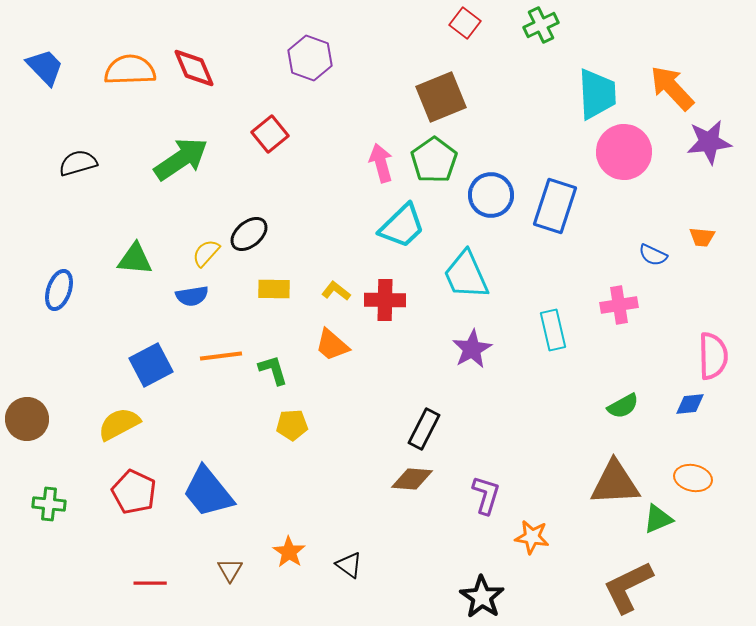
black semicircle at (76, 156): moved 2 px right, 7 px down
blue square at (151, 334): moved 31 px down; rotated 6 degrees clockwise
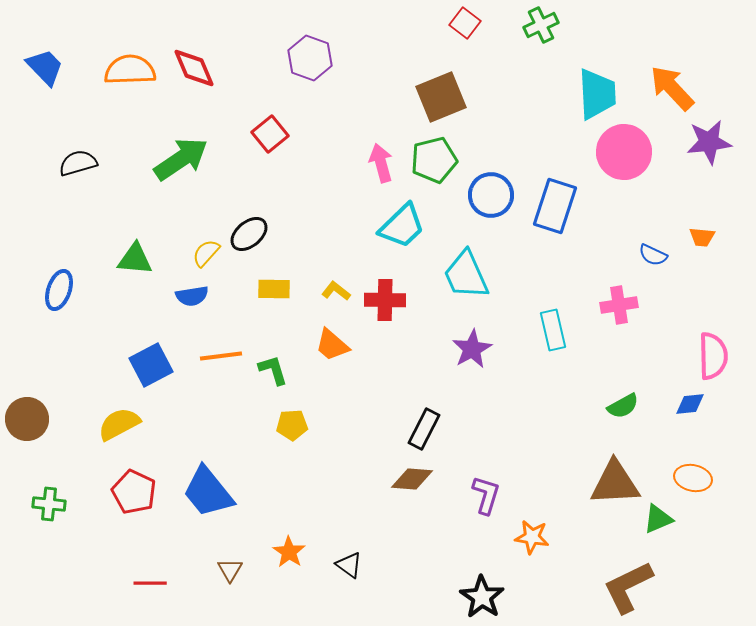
green pentagon at (434, 160): rotated 21 degrees clockwise
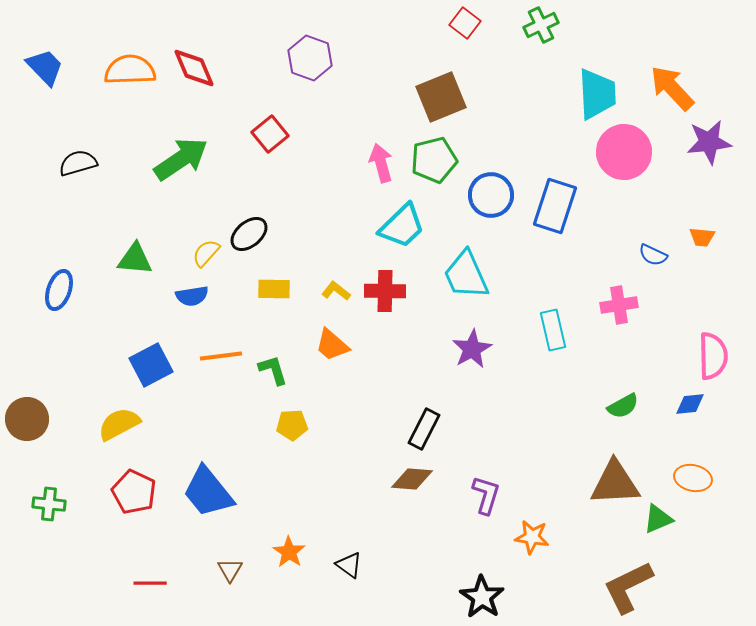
red cross at (385, 300): moved 9 px up
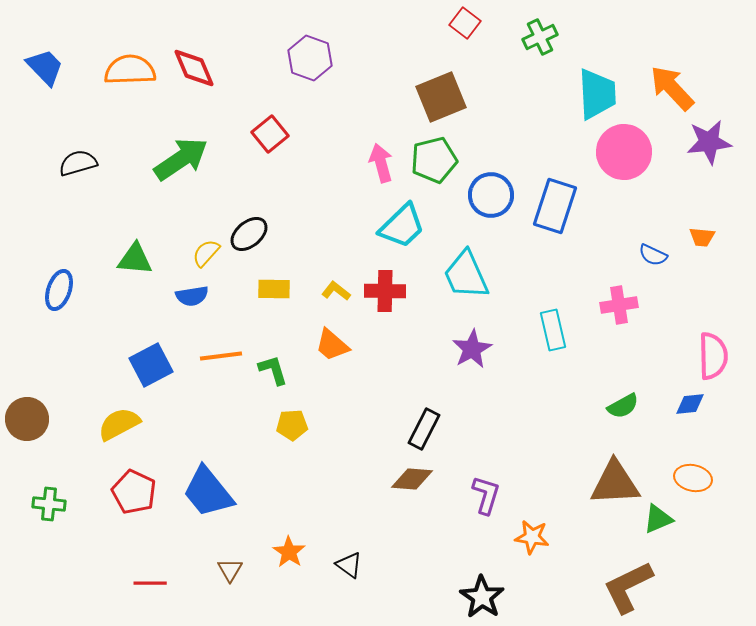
green cross at (541, 25): moved 1 px left, 12 px down
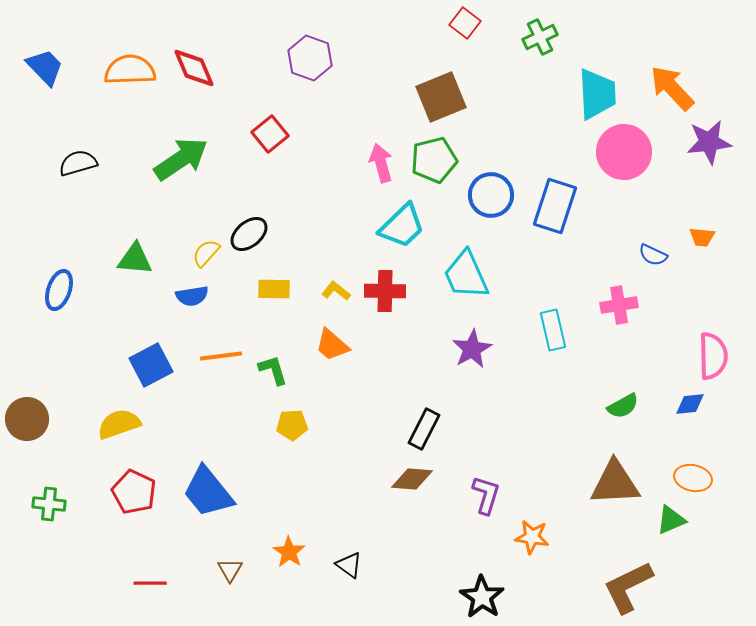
yellow semicircle at (119, 424): rotated 9 degrees clockwise
green triangle at (658, 519): moved 13 px right, 1 px down
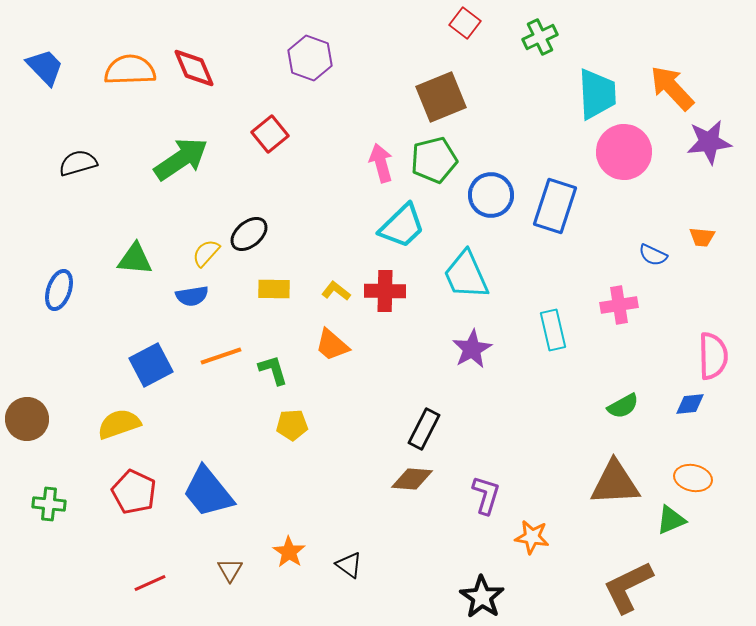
orange line at (221, 356): rotated 12 degrees counterclockwise
red line at (150, 583): rotated 24 degrees counterclockwise
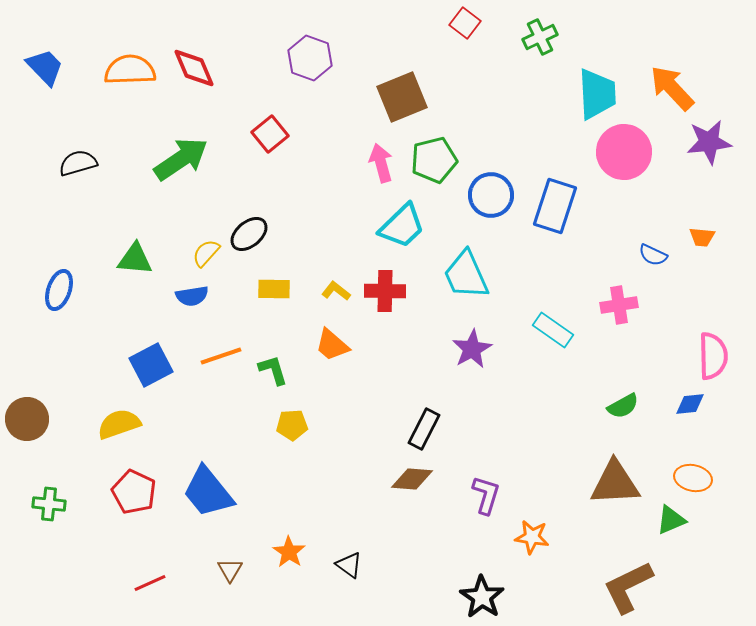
brown square at (441, 97): moved 39 px left
cyan rectangle at (553, 330): rotated 42 degrees counterclockwise
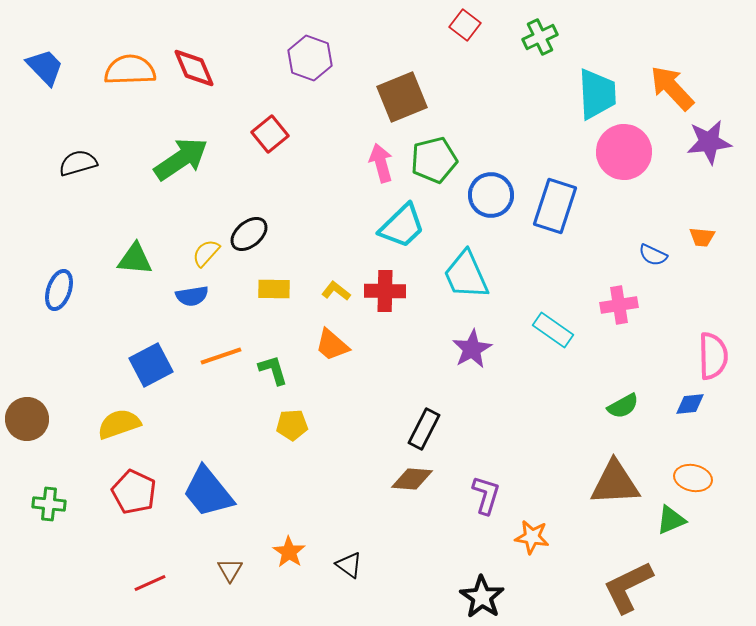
red square at (465, 23): moved 2 px down
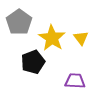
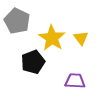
gray pentagon: moved 2 px left, 1 px up; rotated 10 degrees counterclockwise
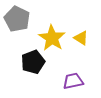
gray pentagon: moved 2 px up
yellow triangle: rotated 21 degrees counterclockwise
purple trapezoid: moved 2 px left; rotated 15 degrees counterclockwise
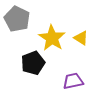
black pentagon: moved 1 px down
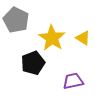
gray pentagon: moved 1 px left, 1 px down
yellow triangle: moved 2 px right
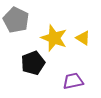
yellow star: moved 2 px right; rotated 12 degrees counterclockwise
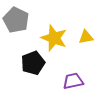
yellow triangle: moved 3 px right, 1 px up; rotated 42 degrees counterclockwise
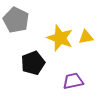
yellow star: moved 6 px right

----------

### TASK REQUIREMENTS
Reproduce word for word the stretch of rows from the line containing "orange line at" through the line containing "yellow star: moved 2", both included, and leave the picture lines out of your answer.

### SOLUTION FOR THIS PROBLEM
orange line at (221, 356): rotated 12 degrees counterclockwise
red line at (150, 583): rotated 24 degrees counterclockwise
brown square at (441, 97): moved 39 px left
cyan rectangle at (553, 330): rotated 42 degrees counterclockwise
red square at (465, 23): moved 2 px down
gray pentagon: moved 2 px left, 1 px up; rotated 10 degrees counterclockwise
gray pentagon: moved 2 px up
yellow triangle: rotated 21 degrees counterclockwise
purple trapezoid: moved 2 px left; rotated 15 degrees counterclockwise
black pentagon: moved 1 px down
gray pentagon: moved 1 px left, 1 px down
yellow triangle: moved 2 px right
yellow star: moved 2 px right; rotated 12 degrees counterclockwise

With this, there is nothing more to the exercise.